● **WHAT TO DO**:
The output is the lines below from the one with "orange cheese: 8 -> 9" through the one with "black pan: 1 -> 3", both included, printed exactly and with no other line.

═══ PROVIDED RECORDS ═══

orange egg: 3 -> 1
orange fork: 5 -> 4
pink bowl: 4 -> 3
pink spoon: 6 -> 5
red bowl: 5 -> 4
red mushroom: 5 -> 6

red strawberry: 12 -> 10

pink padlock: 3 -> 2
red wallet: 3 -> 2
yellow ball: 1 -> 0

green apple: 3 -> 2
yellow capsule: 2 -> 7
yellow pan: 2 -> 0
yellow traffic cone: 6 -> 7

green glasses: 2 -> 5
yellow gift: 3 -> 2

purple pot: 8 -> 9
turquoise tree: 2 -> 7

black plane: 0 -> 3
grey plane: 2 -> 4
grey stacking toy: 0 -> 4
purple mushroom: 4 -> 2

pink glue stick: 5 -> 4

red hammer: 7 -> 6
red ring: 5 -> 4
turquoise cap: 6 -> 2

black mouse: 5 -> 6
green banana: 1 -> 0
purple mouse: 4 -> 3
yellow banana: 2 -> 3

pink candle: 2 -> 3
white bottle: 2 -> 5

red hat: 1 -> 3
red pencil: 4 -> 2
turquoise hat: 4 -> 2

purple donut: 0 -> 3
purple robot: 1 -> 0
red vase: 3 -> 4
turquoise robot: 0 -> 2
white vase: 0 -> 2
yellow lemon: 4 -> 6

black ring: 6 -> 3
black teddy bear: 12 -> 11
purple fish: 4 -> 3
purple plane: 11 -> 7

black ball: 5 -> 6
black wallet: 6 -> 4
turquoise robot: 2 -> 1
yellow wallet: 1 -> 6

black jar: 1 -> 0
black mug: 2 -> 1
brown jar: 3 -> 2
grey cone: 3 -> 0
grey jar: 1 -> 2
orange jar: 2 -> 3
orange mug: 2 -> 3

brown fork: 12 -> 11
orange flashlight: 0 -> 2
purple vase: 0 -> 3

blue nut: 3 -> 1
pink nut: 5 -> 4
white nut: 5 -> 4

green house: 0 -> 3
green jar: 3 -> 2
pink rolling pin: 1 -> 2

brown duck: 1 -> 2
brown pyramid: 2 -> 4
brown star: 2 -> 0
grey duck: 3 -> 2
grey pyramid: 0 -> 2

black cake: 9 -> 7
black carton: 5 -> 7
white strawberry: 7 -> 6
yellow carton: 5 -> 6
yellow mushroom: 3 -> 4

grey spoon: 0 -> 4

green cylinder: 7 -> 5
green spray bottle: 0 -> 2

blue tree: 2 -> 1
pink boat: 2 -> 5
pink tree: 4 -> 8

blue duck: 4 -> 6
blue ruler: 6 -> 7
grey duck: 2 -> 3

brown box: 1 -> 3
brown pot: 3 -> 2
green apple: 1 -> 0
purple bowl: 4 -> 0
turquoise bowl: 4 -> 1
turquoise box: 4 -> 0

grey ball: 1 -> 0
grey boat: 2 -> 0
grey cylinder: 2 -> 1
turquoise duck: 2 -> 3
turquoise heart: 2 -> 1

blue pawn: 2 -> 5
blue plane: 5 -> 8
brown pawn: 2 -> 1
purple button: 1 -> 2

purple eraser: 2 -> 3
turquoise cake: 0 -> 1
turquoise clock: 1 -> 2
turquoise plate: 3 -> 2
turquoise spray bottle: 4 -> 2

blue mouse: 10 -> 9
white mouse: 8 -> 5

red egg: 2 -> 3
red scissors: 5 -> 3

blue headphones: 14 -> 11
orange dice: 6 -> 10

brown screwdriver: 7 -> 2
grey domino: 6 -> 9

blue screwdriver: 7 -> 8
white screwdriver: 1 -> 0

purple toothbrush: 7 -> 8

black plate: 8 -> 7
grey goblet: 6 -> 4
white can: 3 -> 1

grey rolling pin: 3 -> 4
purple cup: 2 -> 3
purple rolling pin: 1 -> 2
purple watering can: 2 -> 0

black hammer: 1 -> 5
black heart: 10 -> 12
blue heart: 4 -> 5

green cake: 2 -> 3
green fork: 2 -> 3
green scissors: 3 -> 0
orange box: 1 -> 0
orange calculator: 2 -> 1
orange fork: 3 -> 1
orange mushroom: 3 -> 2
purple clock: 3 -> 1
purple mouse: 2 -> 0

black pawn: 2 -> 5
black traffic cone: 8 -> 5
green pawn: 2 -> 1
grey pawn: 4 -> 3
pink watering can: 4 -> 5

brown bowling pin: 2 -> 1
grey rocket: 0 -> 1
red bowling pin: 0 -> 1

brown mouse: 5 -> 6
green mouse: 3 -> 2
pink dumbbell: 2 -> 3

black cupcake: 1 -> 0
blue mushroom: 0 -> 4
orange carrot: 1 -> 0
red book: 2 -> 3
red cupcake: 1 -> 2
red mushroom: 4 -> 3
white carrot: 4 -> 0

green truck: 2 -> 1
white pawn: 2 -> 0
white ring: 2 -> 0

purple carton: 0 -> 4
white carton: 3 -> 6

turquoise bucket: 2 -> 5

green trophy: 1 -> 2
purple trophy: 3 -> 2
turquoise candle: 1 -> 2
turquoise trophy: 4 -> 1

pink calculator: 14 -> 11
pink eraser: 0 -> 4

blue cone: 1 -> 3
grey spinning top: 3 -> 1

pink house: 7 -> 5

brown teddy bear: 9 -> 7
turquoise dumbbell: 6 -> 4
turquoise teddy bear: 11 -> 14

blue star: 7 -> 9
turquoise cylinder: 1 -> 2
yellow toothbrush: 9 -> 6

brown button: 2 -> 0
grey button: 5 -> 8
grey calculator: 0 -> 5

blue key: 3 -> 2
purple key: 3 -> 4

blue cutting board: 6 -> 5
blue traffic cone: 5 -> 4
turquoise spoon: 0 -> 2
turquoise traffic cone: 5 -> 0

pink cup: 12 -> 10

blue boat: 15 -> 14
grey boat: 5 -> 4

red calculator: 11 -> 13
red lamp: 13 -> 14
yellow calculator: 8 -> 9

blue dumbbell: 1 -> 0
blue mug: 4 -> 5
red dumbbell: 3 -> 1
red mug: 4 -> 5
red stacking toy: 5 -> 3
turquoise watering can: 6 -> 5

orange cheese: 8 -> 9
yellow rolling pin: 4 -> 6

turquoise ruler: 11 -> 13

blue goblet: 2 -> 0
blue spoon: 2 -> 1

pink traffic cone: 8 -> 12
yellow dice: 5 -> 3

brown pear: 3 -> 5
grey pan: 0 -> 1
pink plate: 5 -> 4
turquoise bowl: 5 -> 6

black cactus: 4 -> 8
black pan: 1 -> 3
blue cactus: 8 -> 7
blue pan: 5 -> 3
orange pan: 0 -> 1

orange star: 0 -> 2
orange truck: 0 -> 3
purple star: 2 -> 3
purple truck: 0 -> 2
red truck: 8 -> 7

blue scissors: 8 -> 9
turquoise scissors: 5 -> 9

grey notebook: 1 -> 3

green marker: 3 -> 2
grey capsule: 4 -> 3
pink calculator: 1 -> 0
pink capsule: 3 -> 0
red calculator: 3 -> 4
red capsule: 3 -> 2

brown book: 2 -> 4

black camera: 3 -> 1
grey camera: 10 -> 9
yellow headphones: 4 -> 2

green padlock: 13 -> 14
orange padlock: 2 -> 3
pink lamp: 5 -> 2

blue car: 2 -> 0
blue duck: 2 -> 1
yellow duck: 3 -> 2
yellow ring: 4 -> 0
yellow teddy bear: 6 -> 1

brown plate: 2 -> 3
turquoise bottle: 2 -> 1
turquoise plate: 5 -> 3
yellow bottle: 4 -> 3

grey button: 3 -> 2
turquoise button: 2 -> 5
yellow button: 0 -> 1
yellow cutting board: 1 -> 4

═══

● **OUTPUT OF THE TASK**:
orange cheese: 8 -> 9
yellow rolling pin: 4 -> 6

turquoise ruler: 11 -> 13

blue goblet: 2 -> 0
blue spoon: 2 -> 1

pink traffic cone: 8 -> 12
yellow dice: 5 -> 3

brown pear: 3 -> 5
grey pan: 0 -> 1
pink plate: 5 -> 4
turquoise bowl: 5 -> 6

black cactus: 4 -> 8
black pan: 1 -> 3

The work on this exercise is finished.